** DATA EXTRACT **
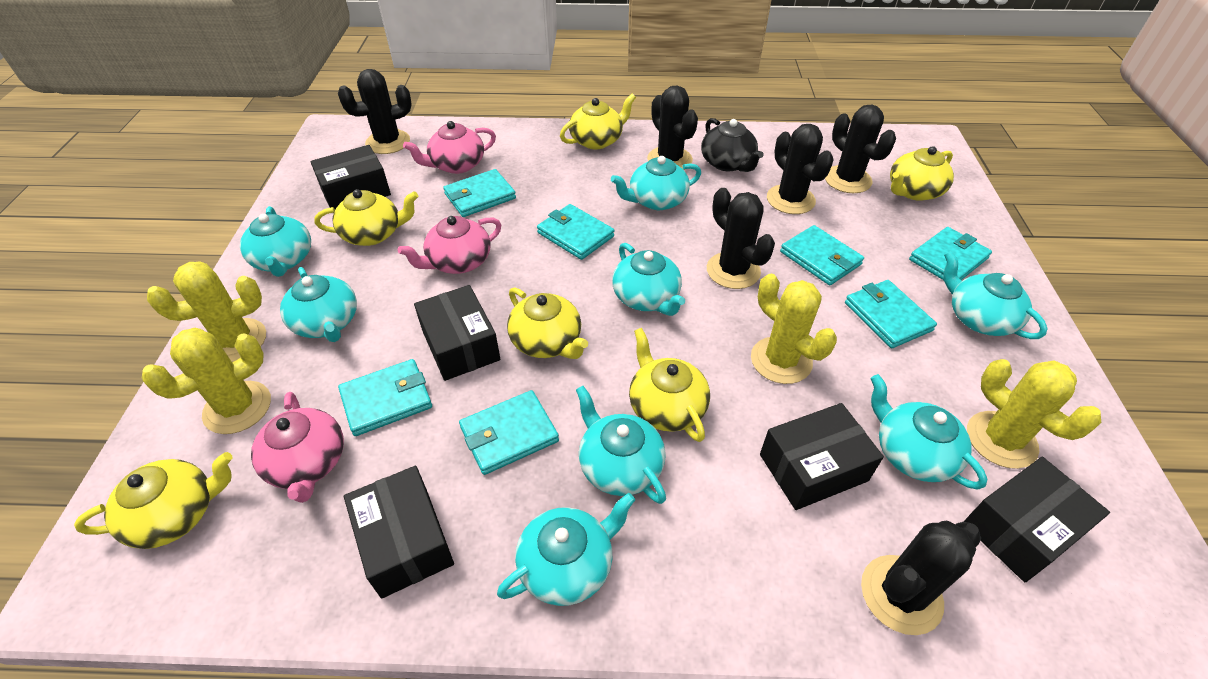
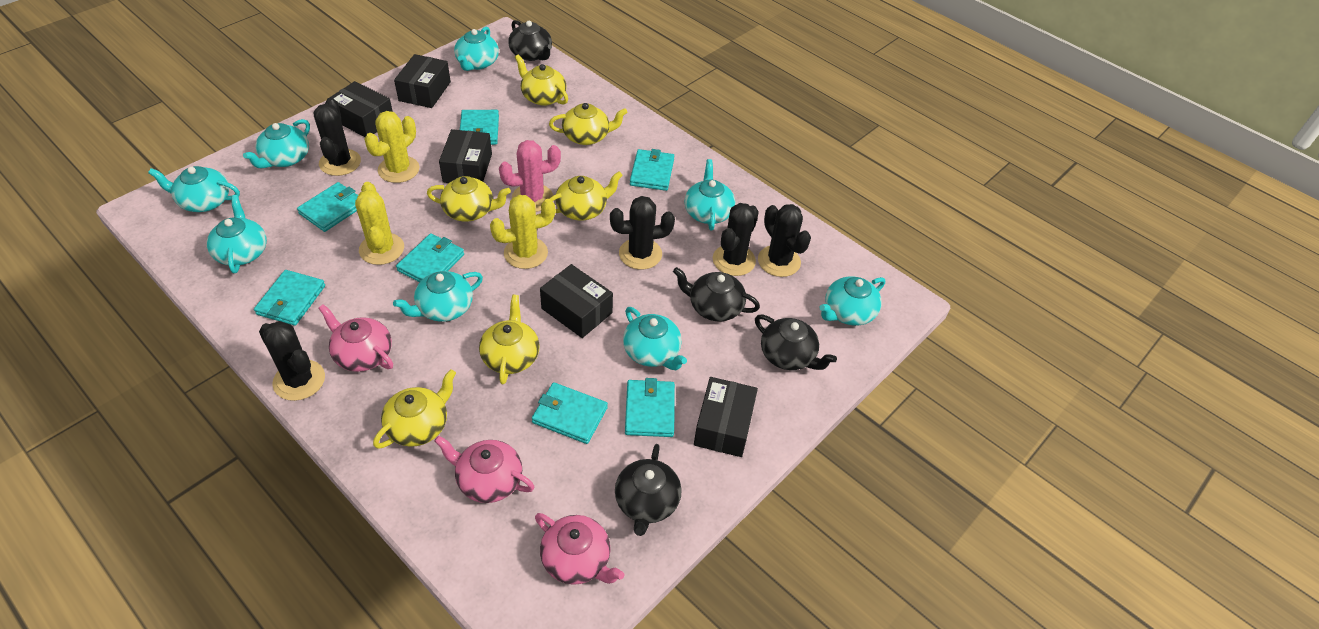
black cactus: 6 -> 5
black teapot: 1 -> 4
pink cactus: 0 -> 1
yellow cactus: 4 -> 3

** WHAT IS BEING ASKED **
Restate the data above word for word, so that the only difference is the missing pictures.

** EXPECTED ANSWER **
black cactus: 6 -> 5
black teapot: 1 -> 4
pink cactus: 0 -> 1
yellow cactus: 4 -> 3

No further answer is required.